WORK INSTRUCTION:
Print all the entries verbatim.

DATASET ENTRIES:
- - - -
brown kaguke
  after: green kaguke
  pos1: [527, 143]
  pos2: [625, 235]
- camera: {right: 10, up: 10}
- - - -
OUTPUT OF THE EXERCISE:
brown kaguke
  after: green kaguke
  pos1: [527, 143]
  pos2: [625, 235]
- camera: {right: 10, up: 10}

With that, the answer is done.